"""
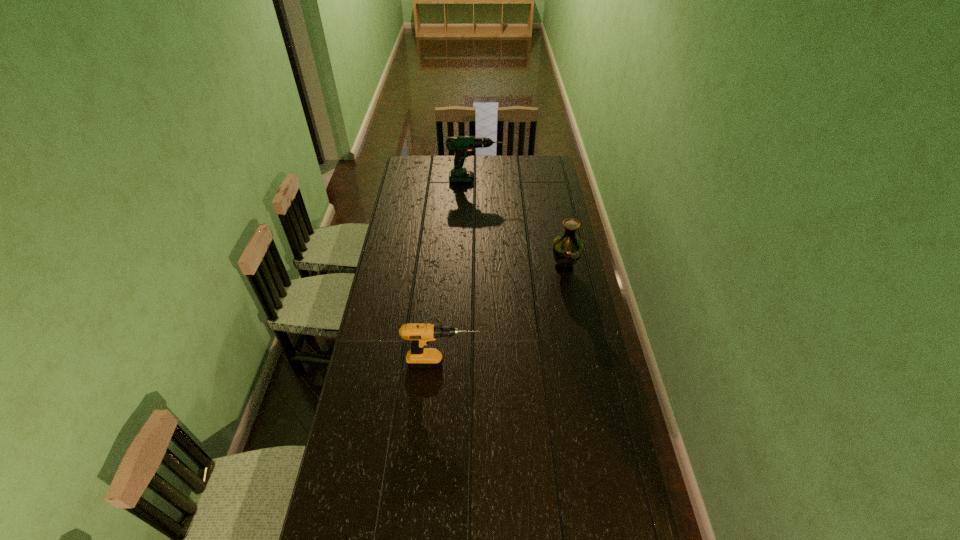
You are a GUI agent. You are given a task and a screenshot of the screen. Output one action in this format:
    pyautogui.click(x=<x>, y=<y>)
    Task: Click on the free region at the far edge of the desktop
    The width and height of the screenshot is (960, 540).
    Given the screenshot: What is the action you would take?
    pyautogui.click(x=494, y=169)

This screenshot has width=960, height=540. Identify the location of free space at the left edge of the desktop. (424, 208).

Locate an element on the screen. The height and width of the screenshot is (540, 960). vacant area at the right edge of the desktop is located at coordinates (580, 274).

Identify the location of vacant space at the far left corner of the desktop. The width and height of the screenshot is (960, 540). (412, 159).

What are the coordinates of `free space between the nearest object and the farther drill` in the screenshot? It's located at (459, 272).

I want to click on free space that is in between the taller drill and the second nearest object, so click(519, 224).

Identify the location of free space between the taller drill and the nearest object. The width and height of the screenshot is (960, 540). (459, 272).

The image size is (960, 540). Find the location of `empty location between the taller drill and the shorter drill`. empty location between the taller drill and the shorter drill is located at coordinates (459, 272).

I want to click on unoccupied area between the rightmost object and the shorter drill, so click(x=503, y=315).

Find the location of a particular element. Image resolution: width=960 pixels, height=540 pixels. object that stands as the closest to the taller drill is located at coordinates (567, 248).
"""
"""
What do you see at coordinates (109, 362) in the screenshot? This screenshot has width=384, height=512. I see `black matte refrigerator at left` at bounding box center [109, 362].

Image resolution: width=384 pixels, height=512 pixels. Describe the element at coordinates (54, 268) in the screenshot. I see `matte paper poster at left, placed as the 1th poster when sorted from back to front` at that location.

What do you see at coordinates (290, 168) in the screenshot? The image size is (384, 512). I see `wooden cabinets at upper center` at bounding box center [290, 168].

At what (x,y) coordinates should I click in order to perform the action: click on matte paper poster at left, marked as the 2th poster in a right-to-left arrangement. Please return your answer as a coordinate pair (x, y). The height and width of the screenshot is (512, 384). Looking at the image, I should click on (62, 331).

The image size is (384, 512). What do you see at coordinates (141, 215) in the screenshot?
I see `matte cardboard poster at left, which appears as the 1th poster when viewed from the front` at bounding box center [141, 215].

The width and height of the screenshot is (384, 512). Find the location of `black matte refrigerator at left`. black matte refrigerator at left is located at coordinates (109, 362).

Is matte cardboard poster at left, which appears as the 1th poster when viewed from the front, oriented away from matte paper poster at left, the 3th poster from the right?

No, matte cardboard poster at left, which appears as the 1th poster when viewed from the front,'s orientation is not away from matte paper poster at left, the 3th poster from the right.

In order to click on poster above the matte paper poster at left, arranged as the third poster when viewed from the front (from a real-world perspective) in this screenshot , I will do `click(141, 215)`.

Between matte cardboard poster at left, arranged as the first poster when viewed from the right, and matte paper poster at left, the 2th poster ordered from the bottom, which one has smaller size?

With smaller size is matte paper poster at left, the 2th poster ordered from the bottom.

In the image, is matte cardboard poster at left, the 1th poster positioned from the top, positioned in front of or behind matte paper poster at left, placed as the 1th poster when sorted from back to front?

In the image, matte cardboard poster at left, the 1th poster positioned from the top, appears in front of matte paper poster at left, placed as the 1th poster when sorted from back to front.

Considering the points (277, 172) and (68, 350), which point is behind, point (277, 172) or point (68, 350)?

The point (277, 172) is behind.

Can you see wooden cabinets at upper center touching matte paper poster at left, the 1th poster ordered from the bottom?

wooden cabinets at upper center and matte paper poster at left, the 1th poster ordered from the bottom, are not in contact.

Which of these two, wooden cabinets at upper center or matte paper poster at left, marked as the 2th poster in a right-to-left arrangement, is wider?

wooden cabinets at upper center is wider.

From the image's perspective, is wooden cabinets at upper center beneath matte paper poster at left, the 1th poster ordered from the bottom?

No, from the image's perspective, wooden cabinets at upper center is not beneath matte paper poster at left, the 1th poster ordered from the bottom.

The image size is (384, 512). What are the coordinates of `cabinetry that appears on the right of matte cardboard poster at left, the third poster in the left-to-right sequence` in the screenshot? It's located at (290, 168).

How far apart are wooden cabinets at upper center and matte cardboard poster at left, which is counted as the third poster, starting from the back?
"""
**Exercise directions**
Copy everything in the records from the line that contains "In the image, is" down to the line that contains "How far apart", keeping both of those lines and reproducing each line unchanged.

**The completed task**
In the image, is matte cardboard poster at left, the 1th poster positioned from the top, positioned in front of or behind matte paper poster at left, placed as the 1th poster when sorted from back to front?

In the image, matte cardboard poster at left, the 1th poster positioned from the top, appears in front of matte paper poster at left, placed as the 1th poster when sorted from back to front.

Considering the points (277, 172) and (68, 350), which point is behind, point (277, 172) or point (68, 350)?

The point (277, 172) is behind.

Can you see wooden cabinets at upper center touching matte paper poster at left, the 1th poster ordered from the bottom?

wooden cabinets at upper center and matte paper poster at left, the 1th poster ordered from the bottom, are not in contact.

Which of these two, wooden cabinets at upper center or matte paper poster at left, marked as the 2th poster in a right-to-left arrangement, is wider?

wooden cabinets at upper center is wider.

From the image's perspective, is wooden cabinets at upper center beneath matte paper poster at left, the 1th poster ordered from the bottom?

No, from the image's perspective, wooden cabinets at upper center is not beneath matte paper poster at left, the 1th poster ordered from the bottom.

The image size is (384, 512). What are the coordinates of `cabinetry that appears on the right of matte cardboard poster at left, the third poster in the left-to-right sequence` in the screenshot? It's located at (290, 168).

How far apart are wooden cabinets at upper center and matte cardboard poster at left, which is counted as the third poster, starting from the back?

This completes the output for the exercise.